◆ **EXERCISE DIRECTIONS**: Reproduce the lines below from the one that contains "type=appeared; after=Karotte (gelb);" through the end, inclusive, and add nothing.

◆ **RECORDS SHOWN**:
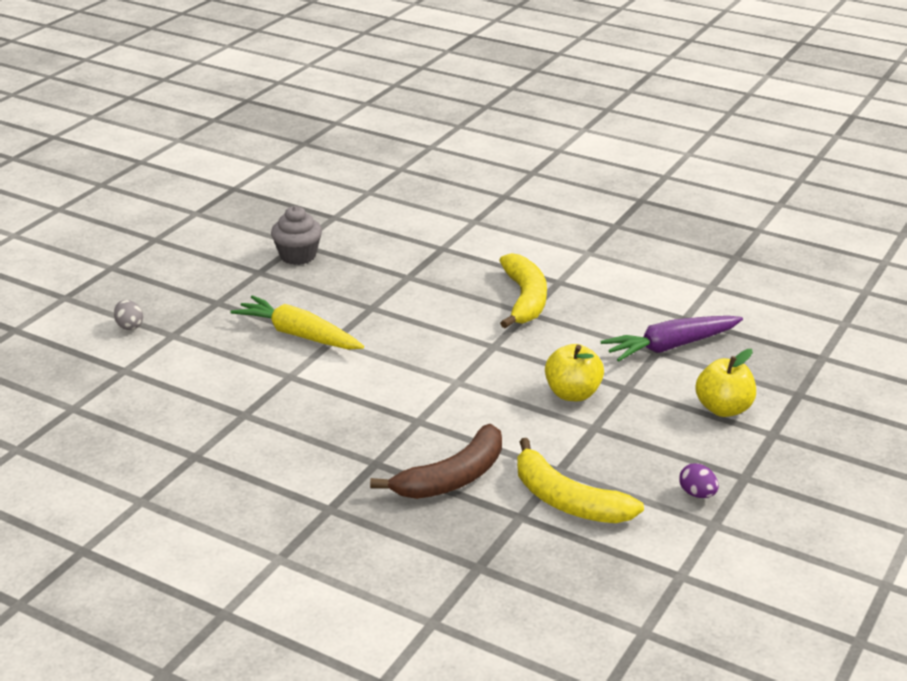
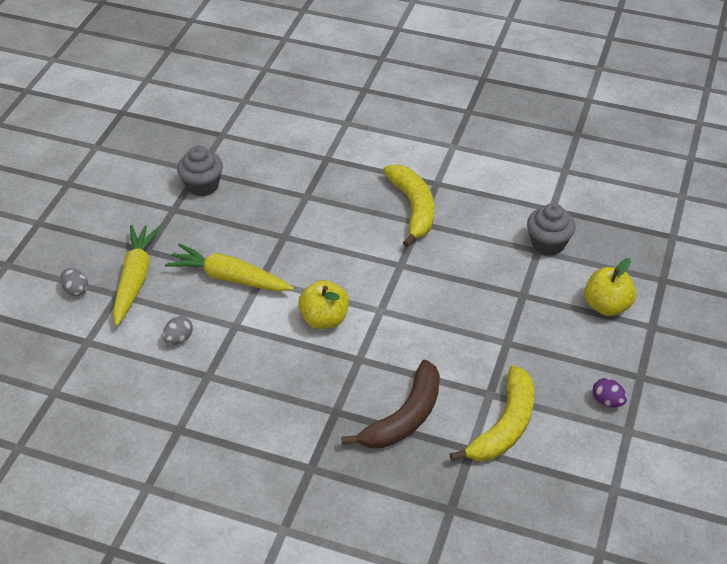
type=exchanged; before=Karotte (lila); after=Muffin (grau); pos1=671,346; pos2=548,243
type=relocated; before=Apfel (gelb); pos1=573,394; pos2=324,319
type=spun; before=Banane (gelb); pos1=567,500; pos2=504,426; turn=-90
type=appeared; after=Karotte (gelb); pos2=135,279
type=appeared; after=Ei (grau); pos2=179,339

◆ **THE COMPLETED TASK**:
type=appeared; after=Karotte (gelb); pos2=135,279
type=appeared; after=Ei (grau); pos2=179,339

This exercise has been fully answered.